(Scene difference descriptions)
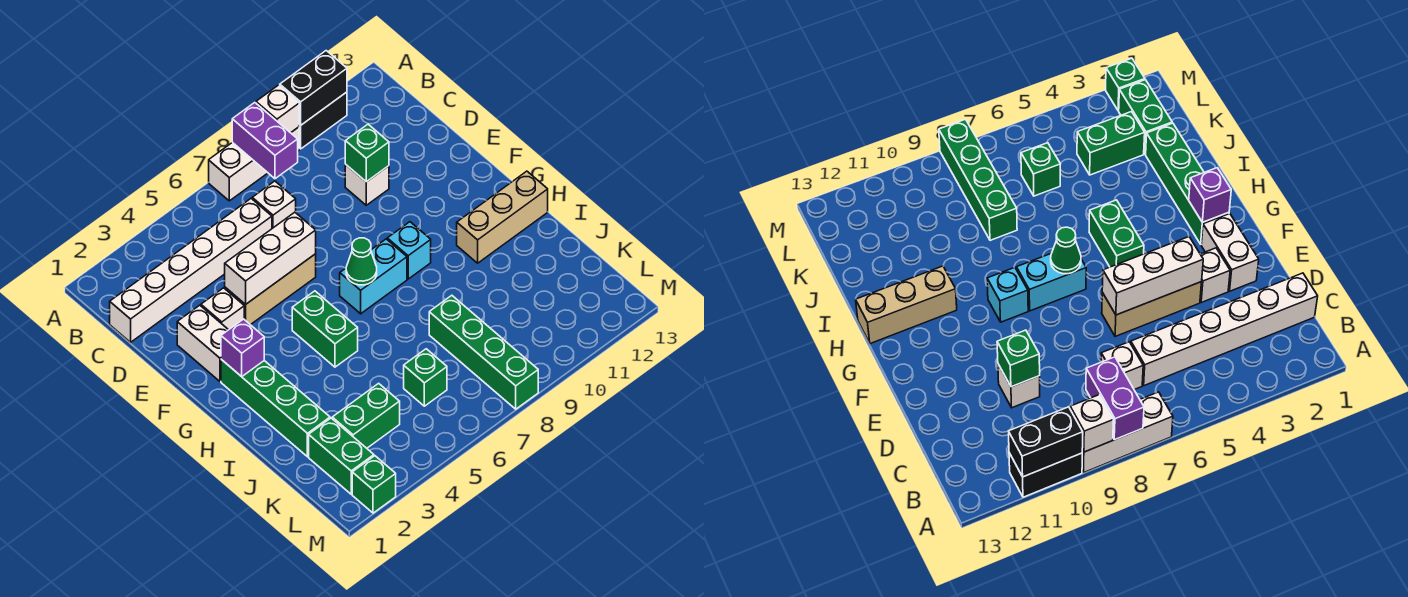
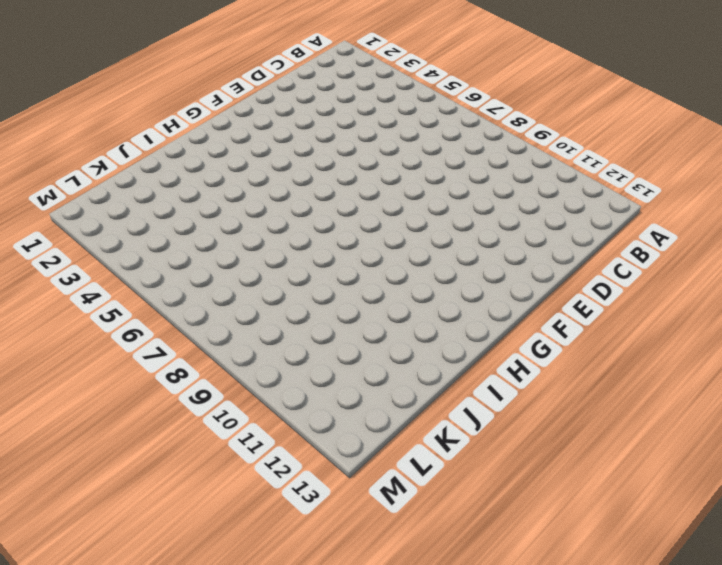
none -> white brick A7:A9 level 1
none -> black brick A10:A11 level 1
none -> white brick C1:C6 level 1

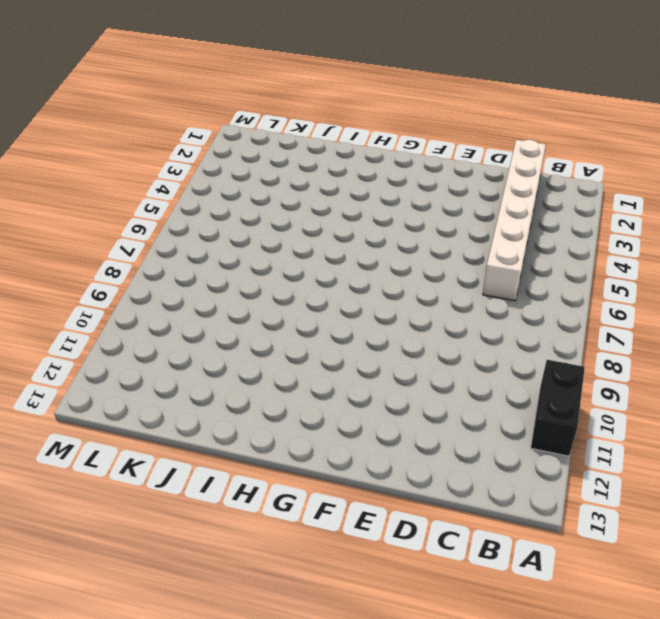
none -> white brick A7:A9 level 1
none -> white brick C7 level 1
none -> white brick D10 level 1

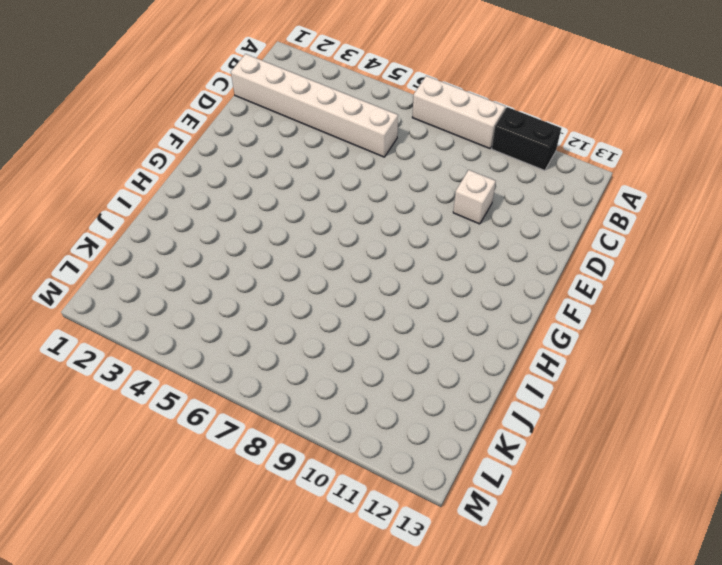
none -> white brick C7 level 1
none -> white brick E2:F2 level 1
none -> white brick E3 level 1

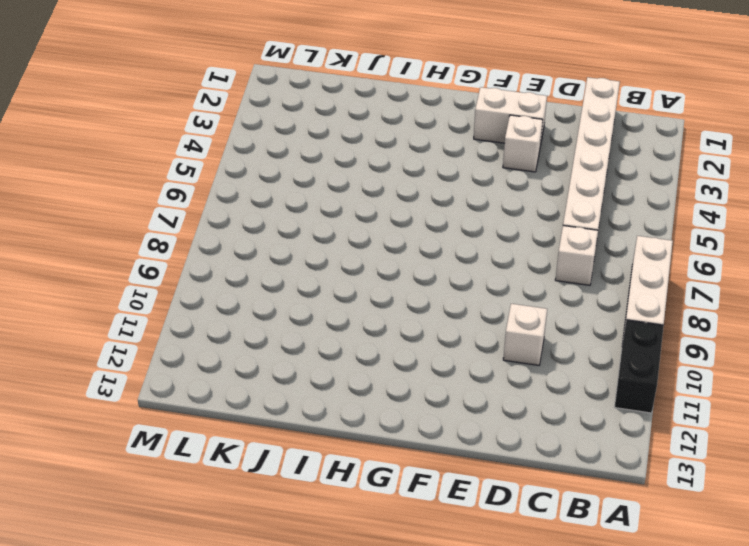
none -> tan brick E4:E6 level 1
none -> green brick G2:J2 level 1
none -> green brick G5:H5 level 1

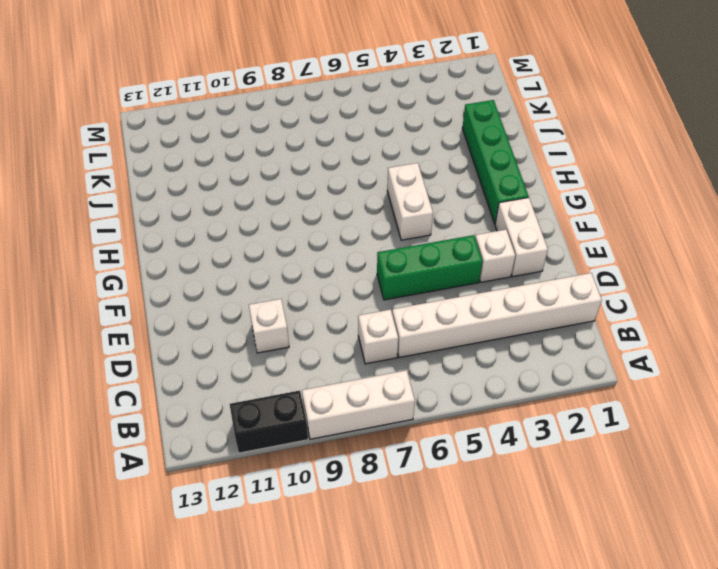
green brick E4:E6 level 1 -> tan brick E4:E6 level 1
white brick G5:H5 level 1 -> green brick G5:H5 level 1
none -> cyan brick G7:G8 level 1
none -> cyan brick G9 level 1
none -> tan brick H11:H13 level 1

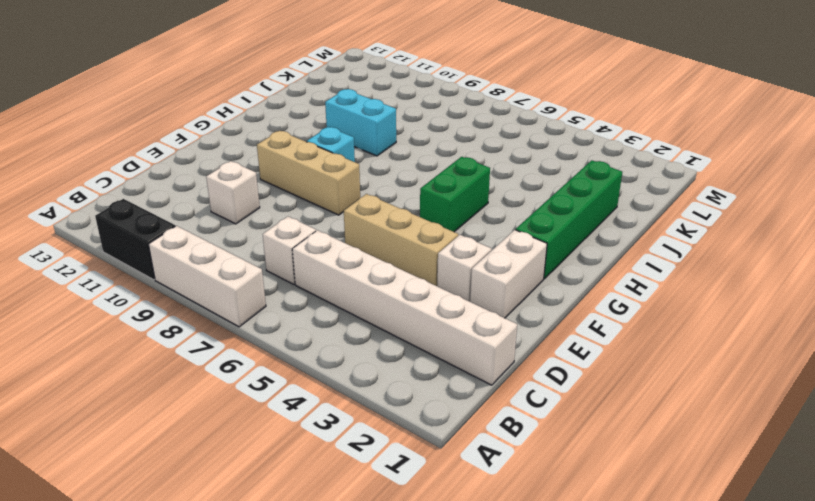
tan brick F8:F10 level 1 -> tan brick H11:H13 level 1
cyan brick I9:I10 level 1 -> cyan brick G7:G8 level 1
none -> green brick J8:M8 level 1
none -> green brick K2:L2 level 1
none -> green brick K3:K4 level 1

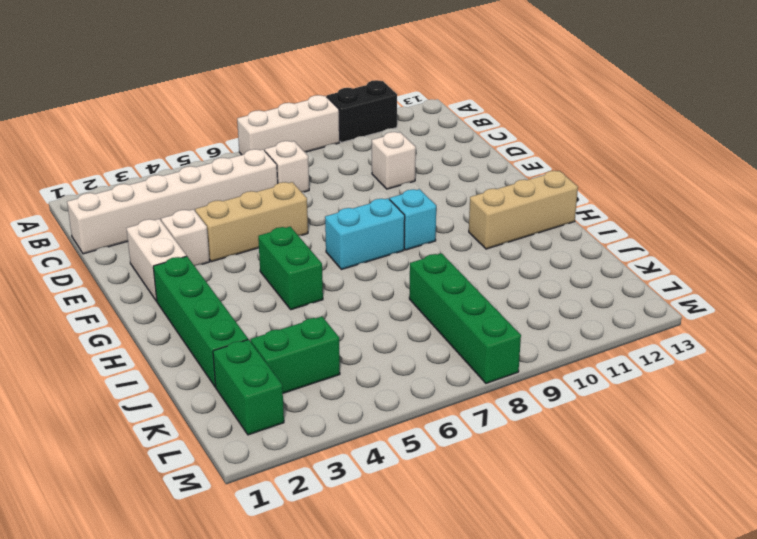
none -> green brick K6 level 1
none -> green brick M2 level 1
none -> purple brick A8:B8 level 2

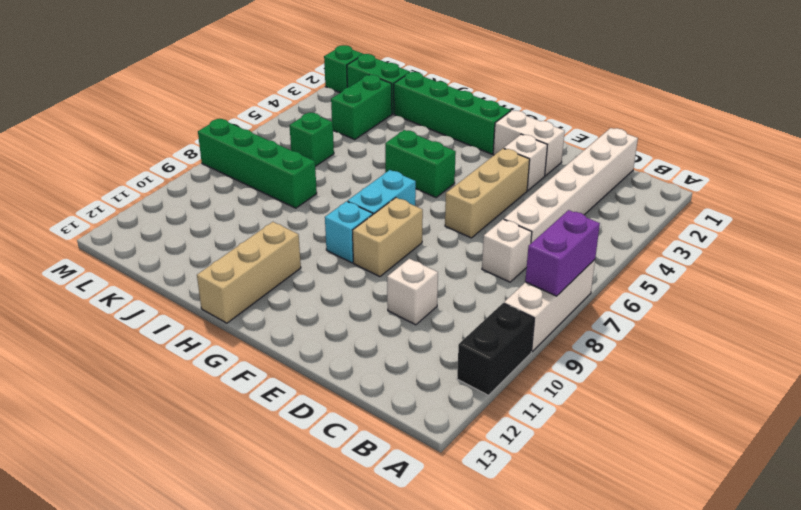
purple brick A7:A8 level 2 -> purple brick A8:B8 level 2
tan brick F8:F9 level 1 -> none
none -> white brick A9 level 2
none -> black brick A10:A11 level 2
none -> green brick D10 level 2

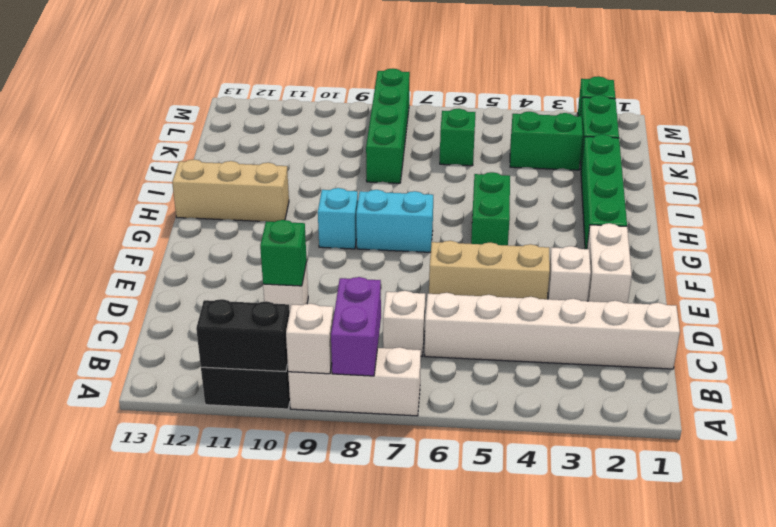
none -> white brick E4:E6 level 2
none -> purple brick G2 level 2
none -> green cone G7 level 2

...

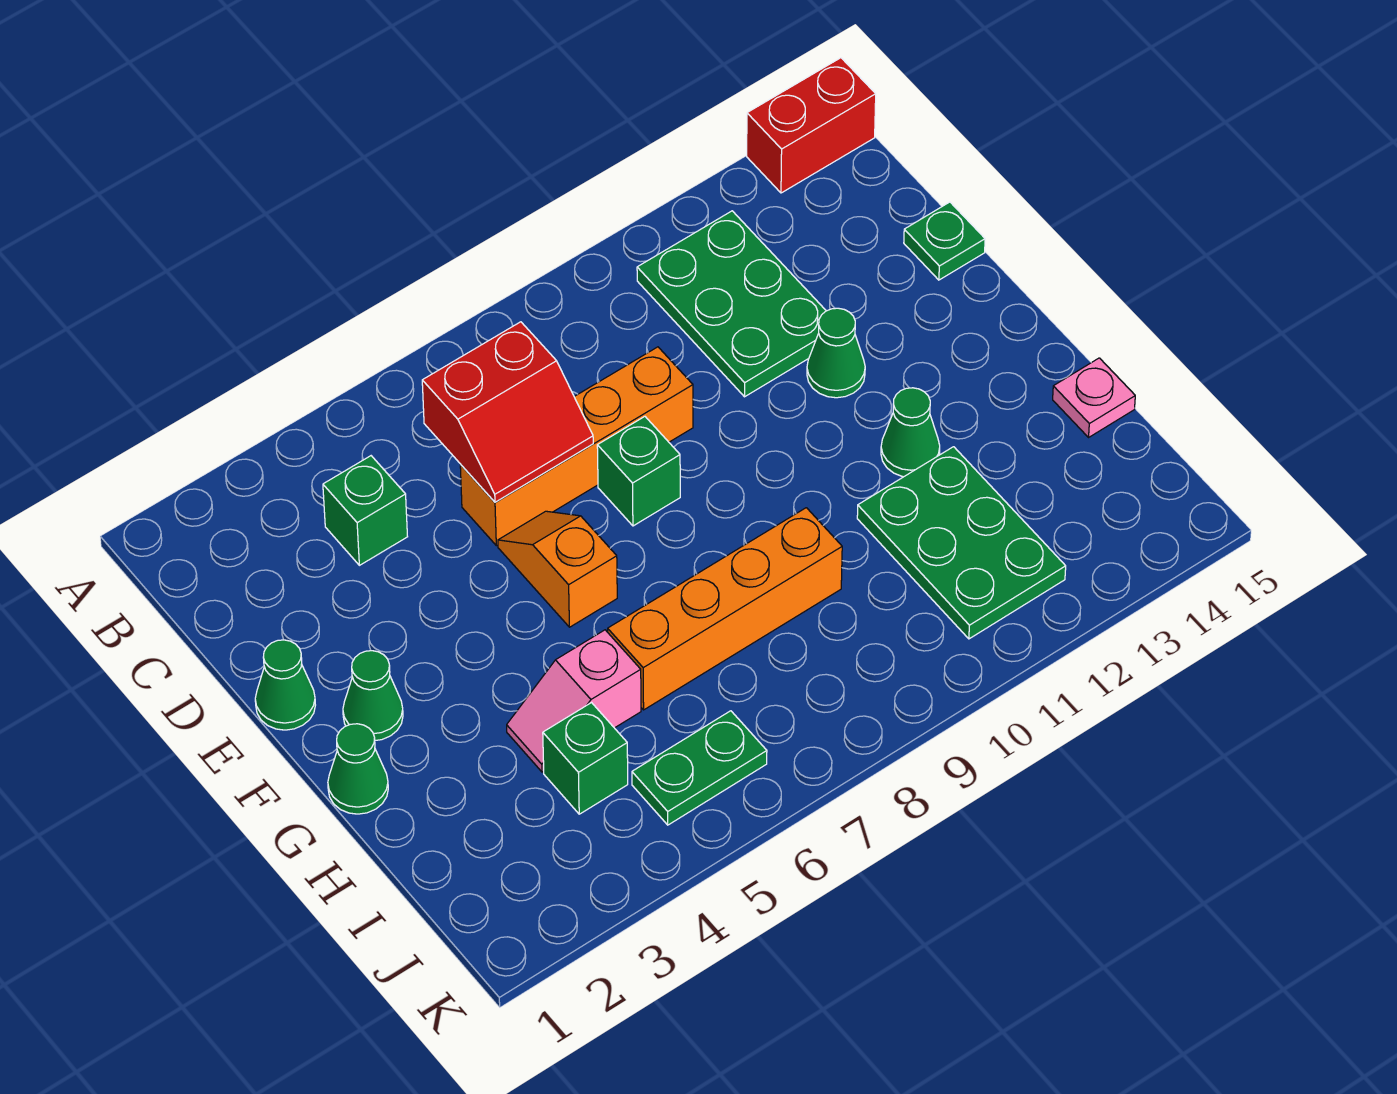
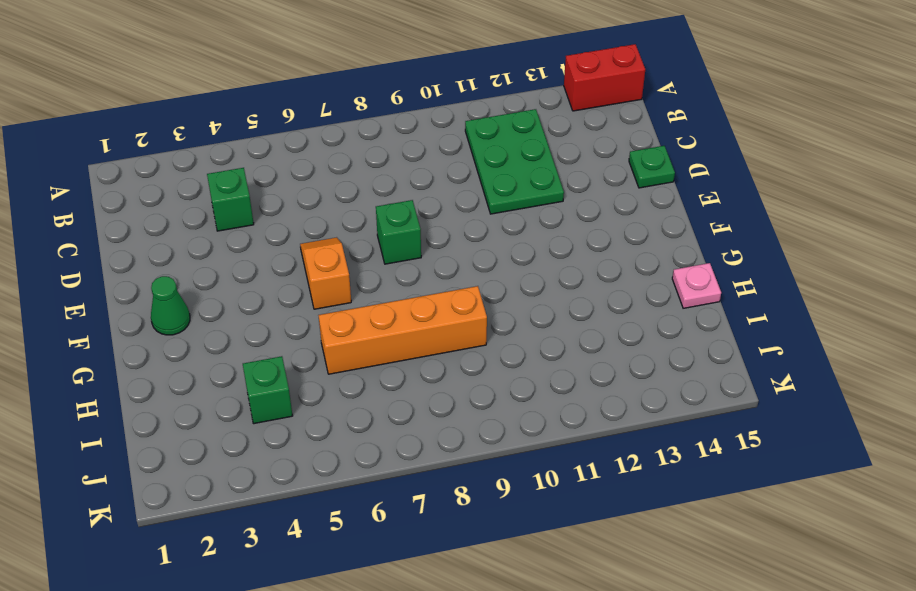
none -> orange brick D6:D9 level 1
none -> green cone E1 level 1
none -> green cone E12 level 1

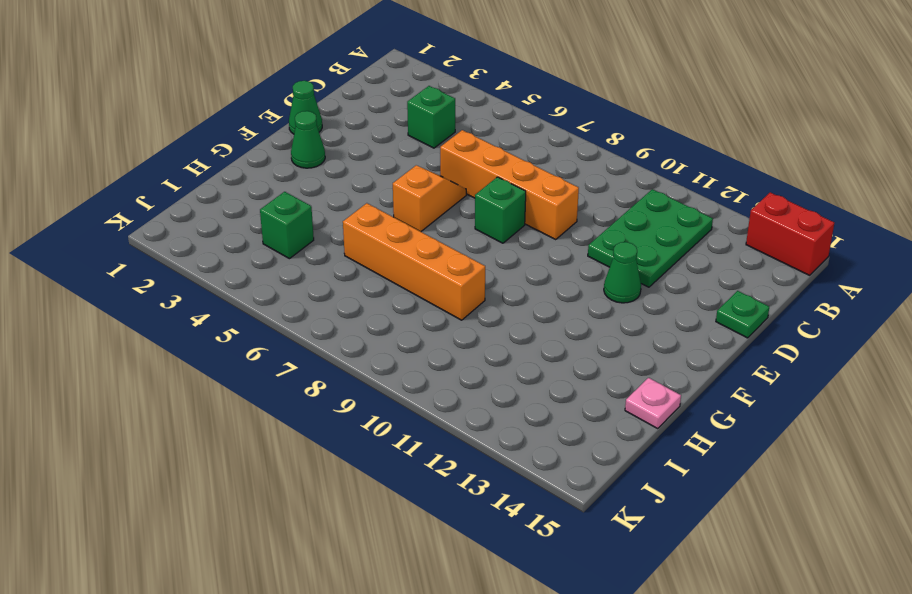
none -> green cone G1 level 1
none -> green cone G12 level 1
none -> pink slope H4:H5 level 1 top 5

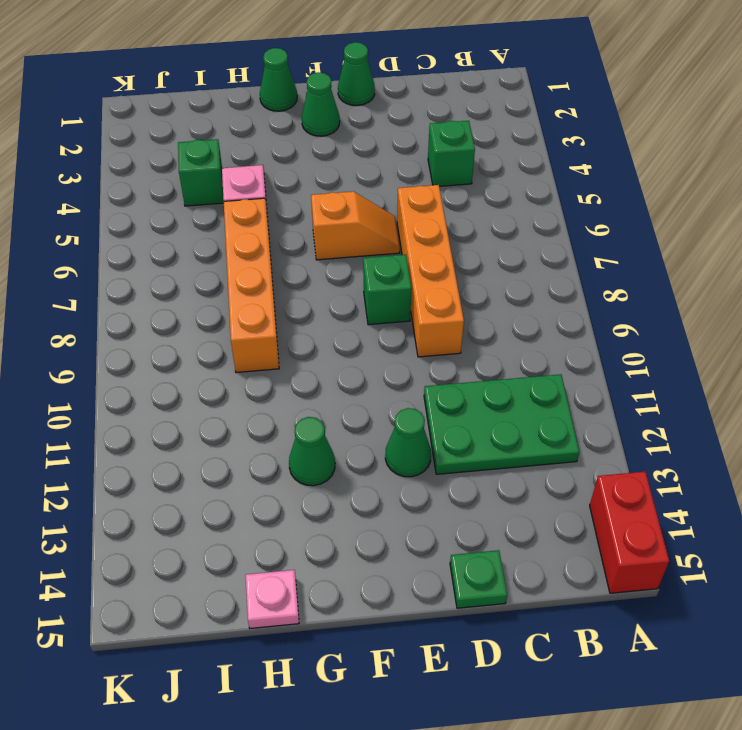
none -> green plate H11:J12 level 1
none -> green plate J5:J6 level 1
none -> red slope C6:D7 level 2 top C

WORK TO BE COMPLETED :: Show, from the records above, every line that includes "black".

THE COMPLETED TASK ::
none -> black brick A10:A11 level 1
none -> black brick A10:A11 level 2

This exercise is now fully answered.